Tally the lines in the listing below that contain "spoon" and report the tally alone.

___ Data provided ___

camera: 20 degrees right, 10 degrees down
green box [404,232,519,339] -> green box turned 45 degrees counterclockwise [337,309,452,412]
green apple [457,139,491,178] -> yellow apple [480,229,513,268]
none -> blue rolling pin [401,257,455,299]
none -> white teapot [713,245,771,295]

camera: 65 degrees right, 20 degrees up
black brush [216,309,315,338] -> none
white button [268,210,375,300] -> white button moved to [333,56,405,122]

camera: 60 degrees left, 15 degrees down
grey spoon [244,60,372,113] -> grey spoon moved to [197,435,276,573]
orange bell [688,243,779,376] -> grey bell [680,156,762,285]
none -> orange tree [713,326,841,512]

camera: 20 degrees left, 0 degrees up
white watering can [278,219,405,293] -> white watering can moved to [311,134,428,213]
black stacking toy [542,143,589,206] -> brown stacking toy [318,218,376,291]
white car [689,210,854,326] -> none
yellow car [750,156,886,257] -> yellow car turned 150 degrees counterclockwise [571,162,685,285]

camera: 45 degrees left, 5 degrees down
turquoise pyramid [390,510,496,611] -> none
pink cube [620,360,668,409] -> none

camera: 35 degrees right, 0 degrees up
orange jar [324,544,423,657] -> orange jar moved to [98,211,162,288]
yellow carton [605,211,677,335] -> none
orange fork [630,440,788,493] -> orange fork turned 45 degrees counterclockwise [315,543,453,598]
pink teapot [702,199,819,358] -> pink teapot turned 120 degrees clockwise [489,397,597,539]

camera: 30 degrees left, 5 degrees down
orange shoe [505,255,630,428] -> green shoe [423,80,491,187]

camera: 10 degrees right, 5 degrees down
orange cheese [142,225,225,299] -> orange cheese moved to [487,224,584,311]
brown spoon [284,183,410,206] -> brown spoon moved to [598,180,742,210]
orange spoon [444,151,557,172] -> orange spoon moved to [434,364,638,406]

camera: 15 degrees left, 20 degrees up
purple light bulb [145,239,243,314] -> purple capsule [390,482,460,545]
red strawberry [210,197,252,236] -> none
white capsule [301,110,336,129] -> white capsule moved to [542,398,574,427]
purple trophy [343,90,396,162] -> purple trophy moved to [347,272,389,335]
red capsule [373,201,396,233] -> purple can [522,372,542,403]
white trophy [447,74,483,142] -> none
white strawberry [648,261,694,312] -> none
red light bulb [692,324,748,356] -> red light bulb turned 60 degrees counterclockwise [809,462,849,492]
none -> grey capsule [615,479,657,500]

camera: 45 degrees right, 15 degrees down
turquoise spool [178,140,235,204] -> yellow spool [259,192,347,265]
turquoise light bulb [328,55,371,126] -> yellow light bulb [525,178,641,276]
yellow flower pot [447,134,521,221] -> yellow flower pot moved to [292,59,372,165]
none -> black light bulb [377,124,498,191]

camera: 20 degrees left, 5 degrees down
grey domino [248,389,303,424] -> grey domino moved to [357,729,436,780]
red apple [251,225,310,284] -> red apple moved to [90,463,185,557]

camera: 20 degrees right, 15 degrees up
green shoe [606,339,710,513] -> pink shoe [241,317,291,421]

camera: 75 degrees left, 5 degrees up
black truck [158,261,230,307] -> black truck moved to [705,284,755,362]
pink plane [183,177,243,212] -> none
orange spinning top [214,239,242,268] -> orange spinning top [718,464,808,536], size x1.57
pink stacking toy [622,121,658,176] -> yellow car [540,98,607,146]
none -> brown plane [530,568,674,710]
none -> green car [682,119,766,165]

___

Expected output |
3